**EXERCISE GOAL**
An exact, complete copy of the entries is needed, with the pictures left out.

**DATA FOR PROCESSING**
+---+
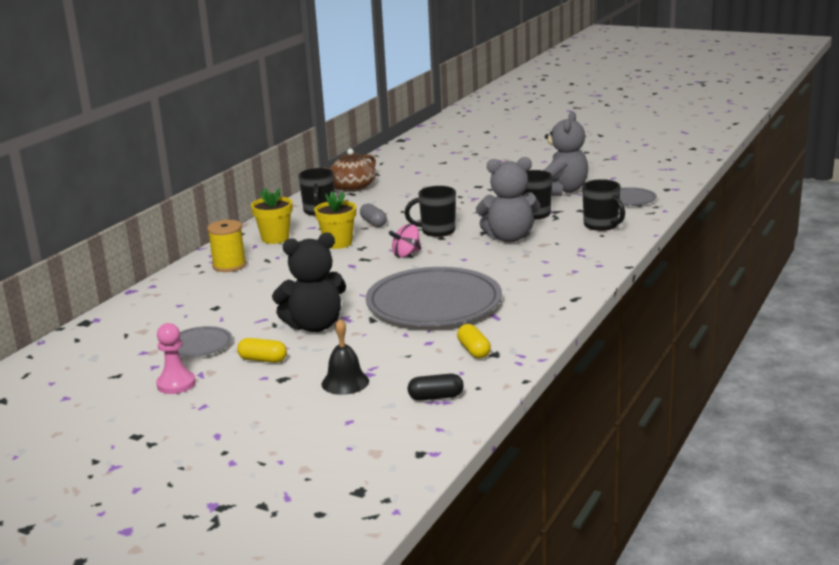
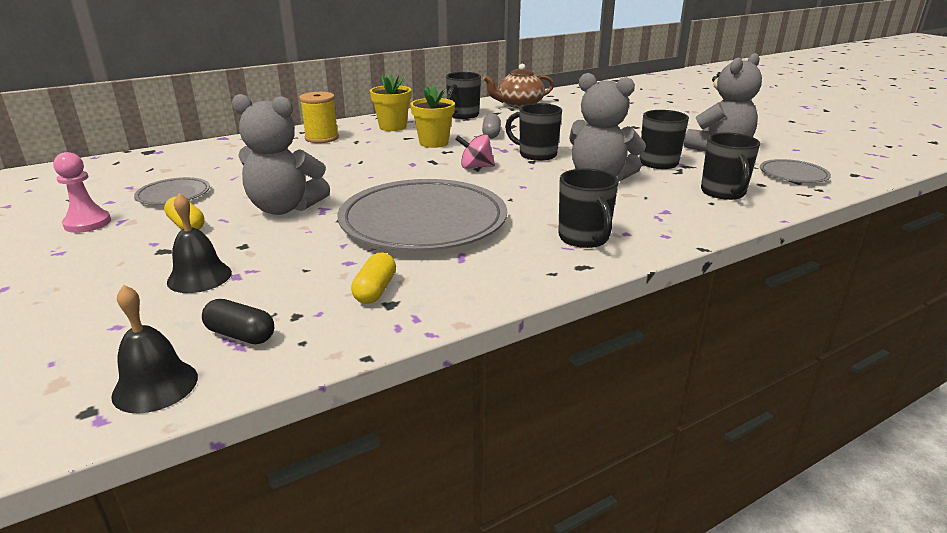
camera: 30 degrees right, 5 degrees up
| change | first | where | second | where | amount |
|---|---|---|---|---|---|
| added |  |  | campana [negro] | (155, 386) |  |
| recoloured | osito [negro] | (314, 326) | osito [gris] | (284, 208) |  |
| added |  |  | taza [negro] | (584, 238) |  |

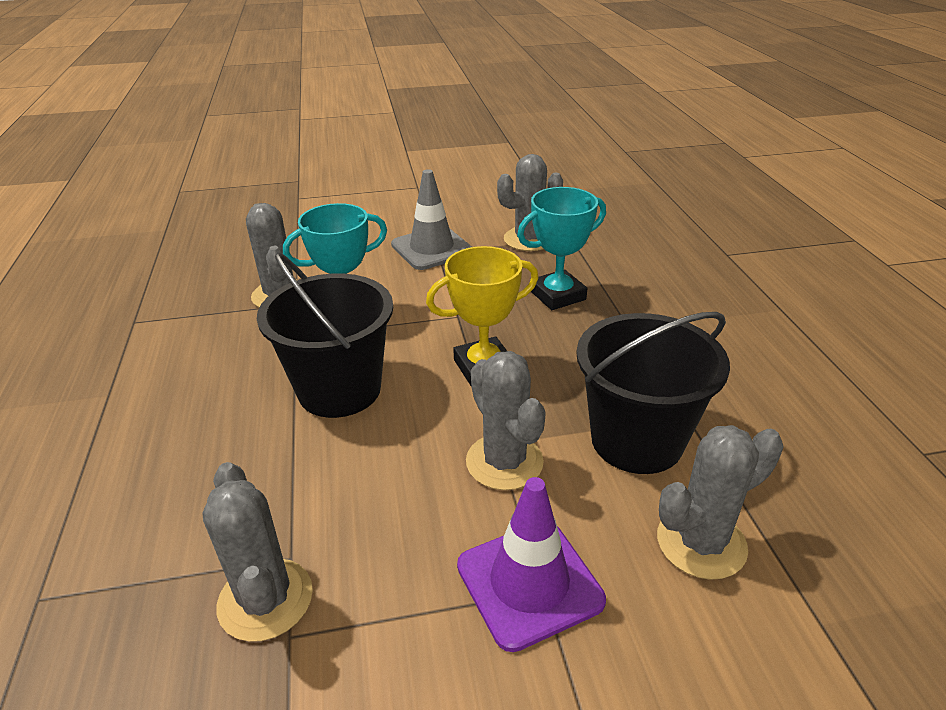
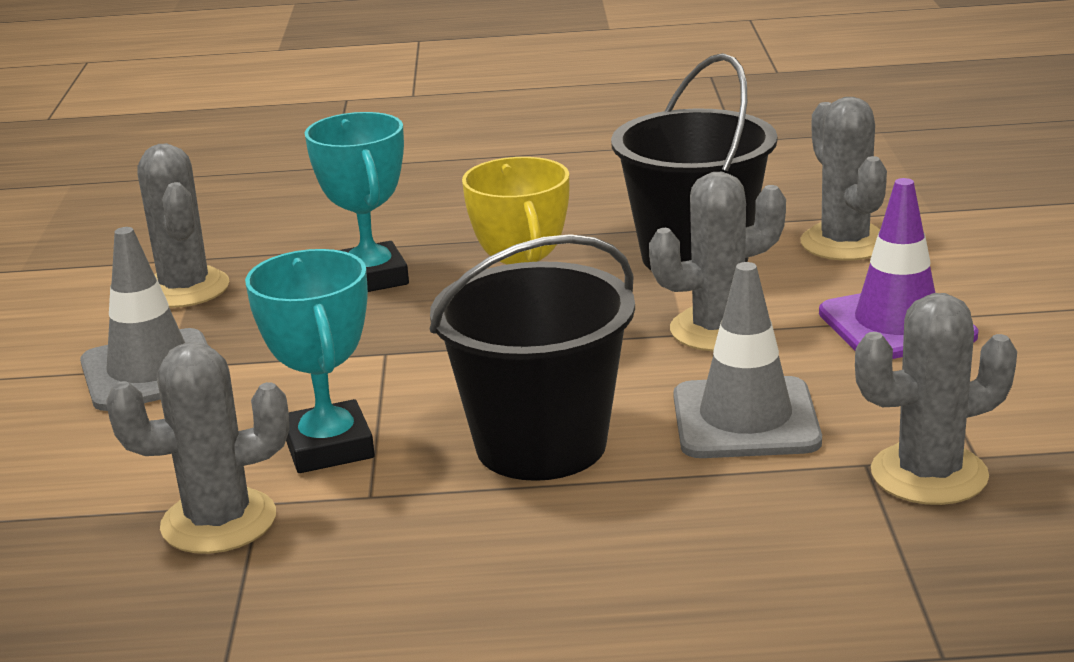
camera: 80 degrees left, 10 degrees down
| change | first | where | second | where | amount |
|---|---|---|---|---|---|
| added |  |  | cono de tráfico [gris] | (745, 419) |  |

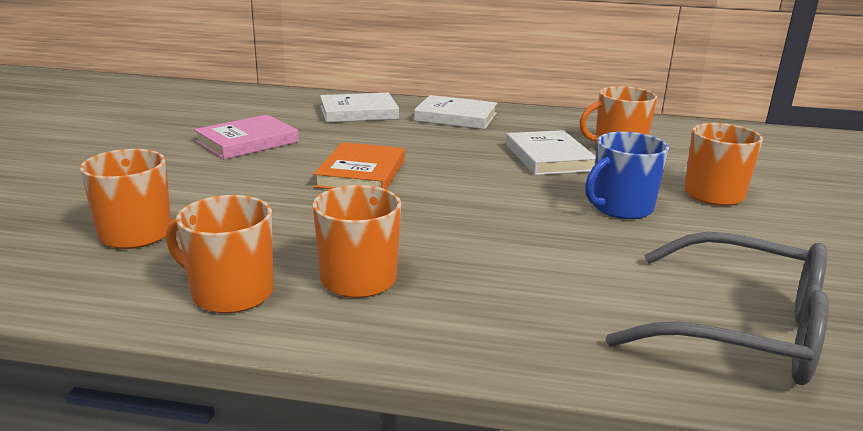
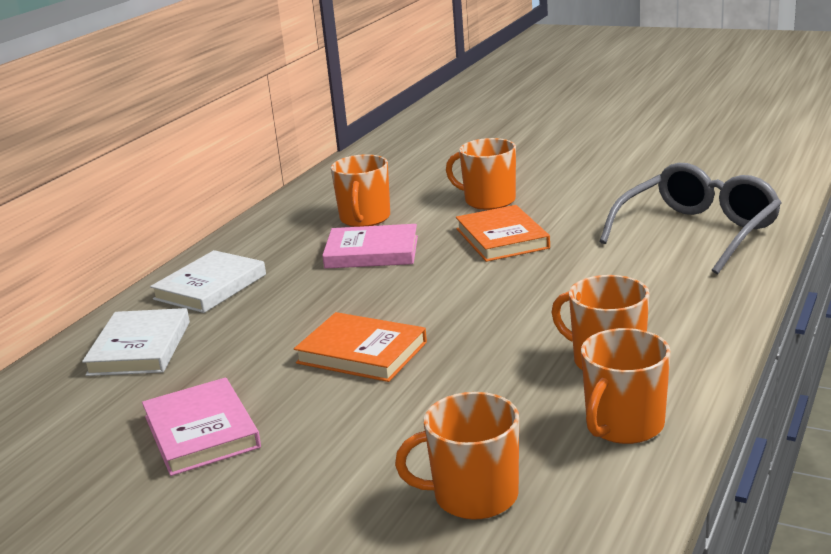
camera: 70 degrees left, 0 degrees up
| change | first | where | second | where | amount |
|---|---|---|---|---|---|
| recoloured | libro [blanco] | (549, 158) | libro [rosa] | (372, 252) |  |
| replaced | taza [azul] | (620, 208) | libro [naranja] | (502, 238) |  |

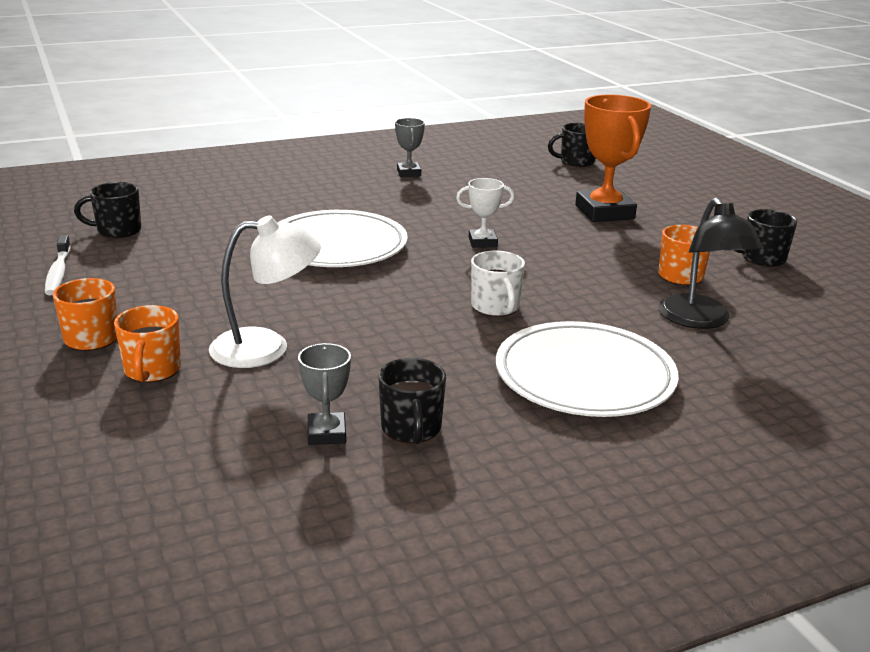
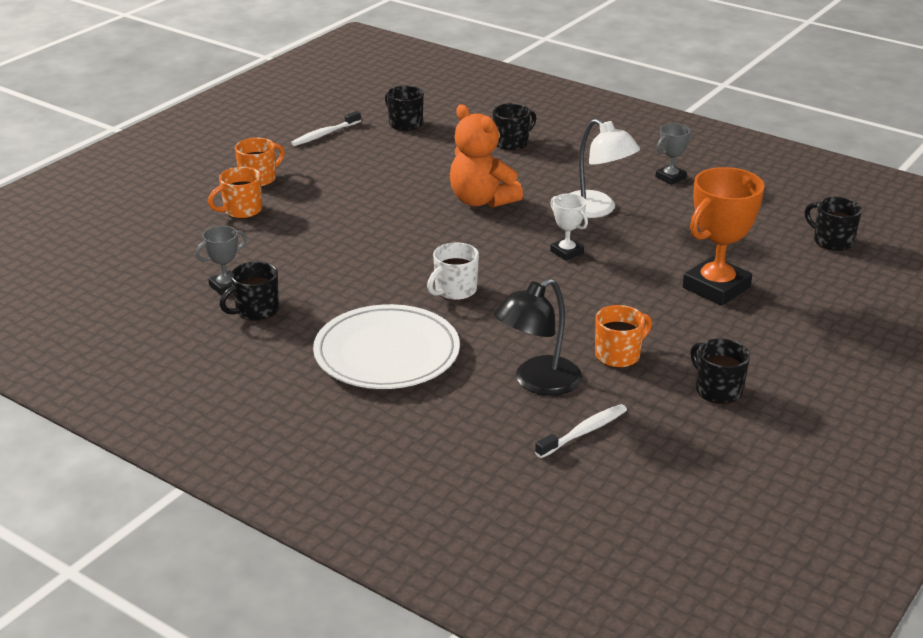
camera: 60 degrees right, 5 degrees up
| change | first | where | second | where | amount |
|---|---|---|---|---|---|
| replaced | plato [blanco] | (337, 245) | osito [naranja] | (481, 200) |  |
| added |  |  | taza [negro] | (512, 143) |  |
| added |  |  | cepillo de dientes [blanco] | (584, 432) |  |
| moved | lámpara [blanco] | (266, 347) |  | (597, 210) |  |

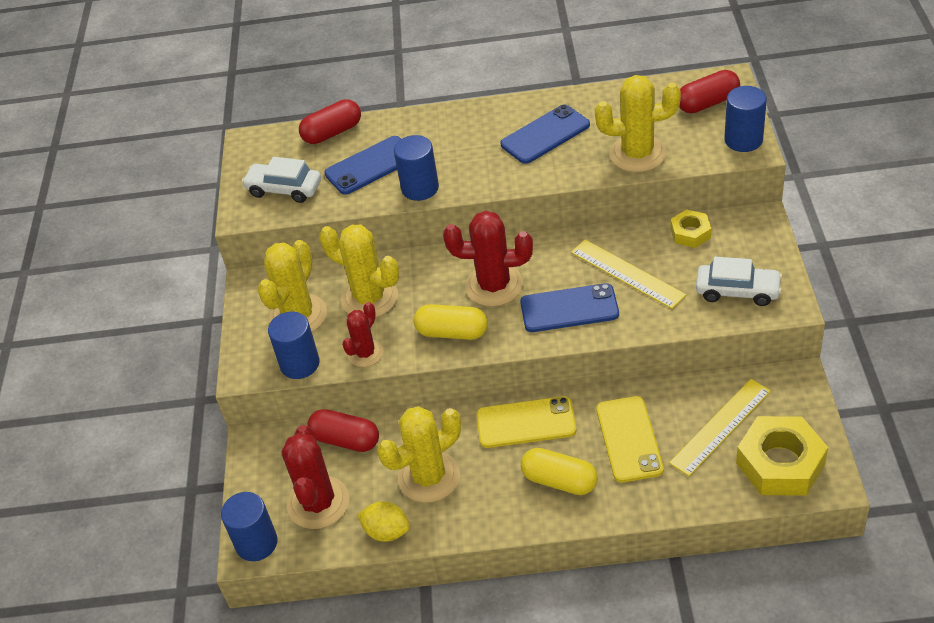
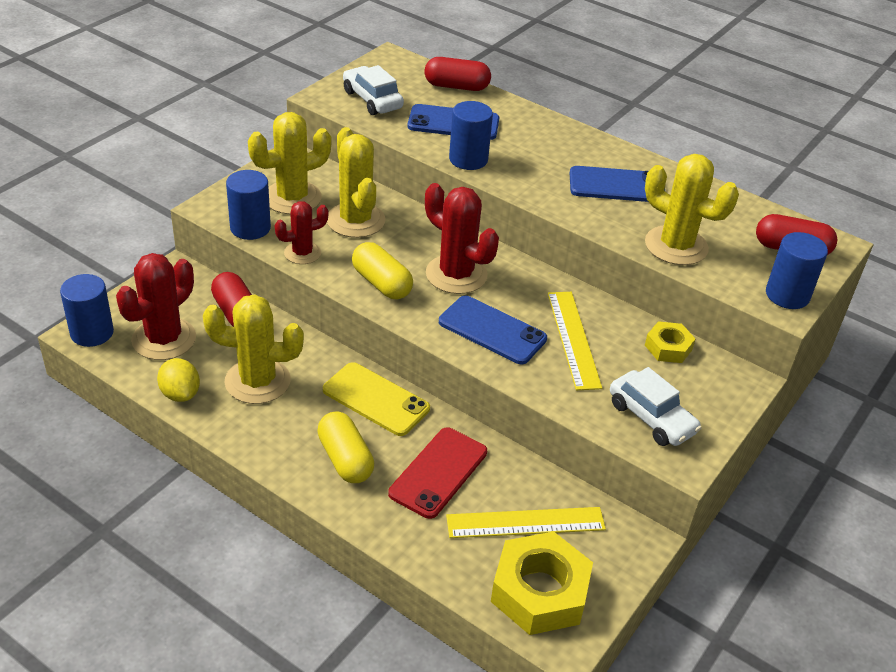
camera: 30 degrees right, 5 degrees down
| change | first | where | second | where | amount |
|---|---|---|---|---|---|
| recoloured | móvil [amarillo] | (629, 439) | móvil [rojo] | (438, 472) |  |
+---+
**ANSWER AREA**
camera: 30 degrees right, 5 degrees up
| change | first | where | second | where | amount |
|---|---|---|---|---|---|
| added |  |  | campana [negro] | (155, 386) |  |
| recoloured | osito [negro] | (314, 326) | osito [gris] | (284, 208) |  |
| added |  |  | taza [negro] | (584, 238) |  |

camera: 80 degrees left, 10 degrees down
| change | first | where | second | where | amount |
|---|---|---|---|---|---|
| added |  |  | cono de tráfico [gris] | (745, 419) |  |

camera: 70 degrees left, 0 degrees up
| change | first | where | second | where | amount |
|---|---|---|---|---|---|
| recoloured | libro [blanco] | (549, 158) | libro [rosa] | (372, 252) |  |
| replaced | taza [azul] | (620, 208) | libro [naranja] | (502, 238) |  |

camera: 60 degrees right, 5 degrees up
| change | first | where | second | where | amount |
|---|---|---|---|---|---|
| replaced | plato [blanco] | (337, 245) | osito [naranja] | (481, 200) |  |
| added |  |  | taza [negro] | (512, 143) |  |
| added |  |  | cepillo de dientes [blanco] | (584, 432) |  |
| moved | lámpara [blanco] | (266, 347) |  | (597, 210) |  |

camera: 30 degrees right, 5 degrees down
| change | first | where | second | where | amount |
|---|---|---|---|---|---|
| recoloured | móvil [amarillo] | (629, 439) | móvil [rojo] | (438, 472) |  |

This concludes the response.